[PROBLEM DETAILS]
Set down the data again word for word. Skip any pictures.

[DATA SEGMENT]

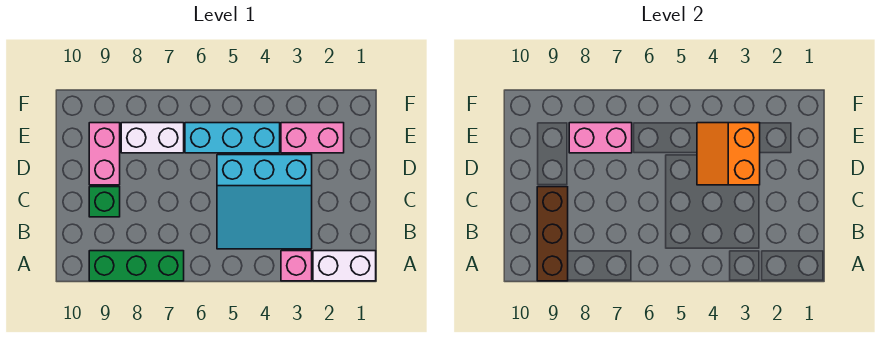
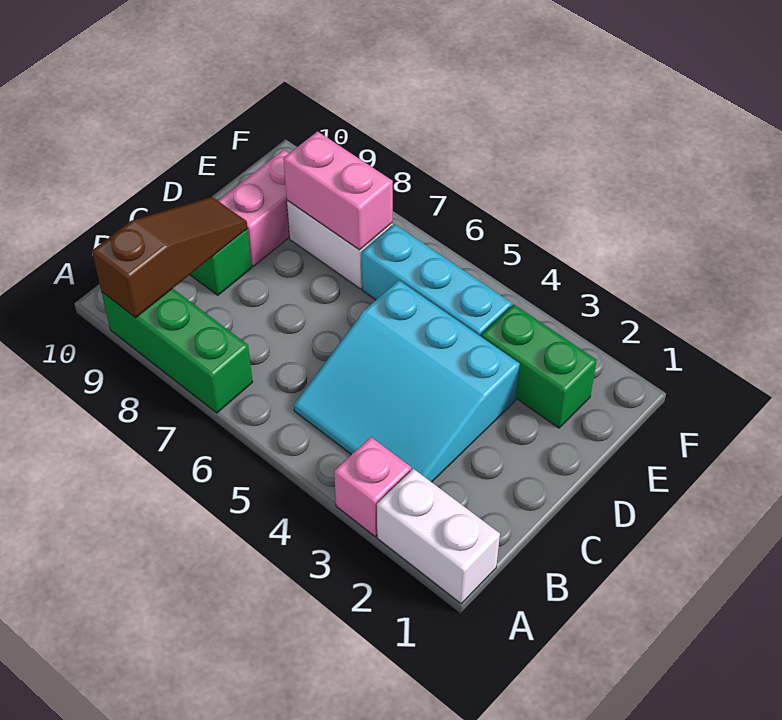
brown brick A9:C9 level 2 -> brown slope A9:C9 level 2 top A
orange slope D3:E4 level 2 top 3 -> none
pink brick E2:E3 level 1 -> green brick E2:E3 level 1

[SOLUTION FOR THIS TASK]
brown brick A9:C9 level 2 -> brown slope A9:C9 level 2 top A
orange slope D3:E4 level 2 top 3 -> none
pink brick E2:E3 level 1 -> green brick E2:E3 level 1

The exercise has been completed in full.